── SOURCE MATERIAL ──
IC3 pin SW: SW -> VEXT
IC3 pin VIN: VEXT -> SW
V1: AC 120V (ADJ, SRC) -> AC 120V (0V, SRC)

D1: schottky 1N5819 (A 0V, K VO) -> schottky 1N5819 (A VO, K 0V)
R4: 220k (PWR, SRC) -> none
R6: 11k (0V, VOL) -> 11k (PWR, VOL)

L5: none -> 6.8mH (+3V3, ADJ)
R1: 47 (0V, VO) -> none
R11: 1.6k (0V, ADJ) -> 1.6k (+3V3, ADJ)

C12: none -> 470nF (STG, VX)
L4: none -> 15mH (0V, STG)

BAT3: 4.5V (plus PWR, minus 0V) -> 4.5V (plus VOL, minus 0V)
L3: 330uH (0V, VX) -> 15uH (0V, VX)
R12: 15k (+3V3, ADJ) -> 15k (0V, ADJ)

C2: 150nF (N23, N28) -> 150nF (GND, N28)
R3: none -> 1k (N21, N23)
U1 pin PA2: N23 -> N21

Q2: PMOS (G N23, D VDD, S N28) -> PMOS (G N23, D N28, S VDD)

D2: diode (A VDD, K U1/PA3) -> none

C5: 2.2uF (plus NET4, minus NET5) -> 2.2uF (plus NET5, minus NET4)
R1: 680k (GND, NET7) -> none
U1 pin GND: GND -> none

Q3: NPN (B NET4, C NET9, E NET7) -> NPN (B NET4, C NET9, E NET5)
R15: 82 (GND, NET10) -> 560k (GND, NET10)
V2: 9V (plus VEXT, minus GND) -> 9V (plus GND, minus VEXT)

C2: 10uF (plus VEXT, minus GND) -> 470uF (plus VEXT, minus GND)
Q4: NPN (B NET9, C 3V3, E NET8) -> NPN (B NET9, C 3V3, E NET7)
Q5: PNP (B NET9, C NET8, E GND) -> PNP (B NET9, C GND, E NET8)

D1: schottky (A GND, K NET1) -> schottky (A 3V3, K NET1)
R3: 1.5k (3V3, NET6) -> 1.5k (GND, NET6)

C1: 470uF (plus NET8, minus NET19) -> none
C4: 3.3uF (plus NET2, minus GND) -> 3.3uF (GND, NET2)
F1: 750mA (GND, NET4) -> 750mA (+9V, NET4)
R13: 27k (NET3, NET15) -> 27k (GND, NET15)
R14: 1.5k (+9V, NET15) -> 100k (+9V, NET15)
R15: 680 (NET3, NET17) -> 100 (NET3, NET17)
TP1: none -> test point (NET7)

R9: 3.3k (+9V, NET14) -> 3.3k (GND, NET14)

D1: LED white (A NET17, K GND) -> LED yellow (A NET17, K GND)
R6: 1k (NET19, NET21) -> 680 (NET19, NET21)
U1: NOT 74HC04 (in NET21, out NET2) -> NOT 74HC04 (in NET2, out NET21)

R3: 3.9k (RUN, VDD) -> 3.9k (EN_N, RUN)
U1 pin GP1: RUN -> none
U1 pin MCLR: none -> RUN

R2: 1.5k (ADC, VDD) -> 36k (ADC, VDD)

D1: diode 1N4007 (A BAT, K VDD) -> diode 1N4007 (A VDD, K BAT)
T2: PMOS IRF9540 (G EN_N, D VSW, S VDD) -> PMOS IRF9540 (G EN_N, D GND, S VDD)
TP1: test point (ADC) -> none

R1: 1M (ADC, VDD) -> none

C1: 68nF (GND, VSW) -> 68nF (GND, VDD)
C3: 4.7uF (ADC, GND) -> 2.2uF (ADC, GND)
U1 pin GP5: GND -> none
───
> WHAT IS BEING ASKED
Scan the entries above. Copy each line that has the string "diode".

> COMPLETED TASK
D2: diode (A VDD, K U1/PA3) -> none
D1: diode 1N4007 (A BAT, K VDD) -> diode 1N4007 (A VDD, K BAT)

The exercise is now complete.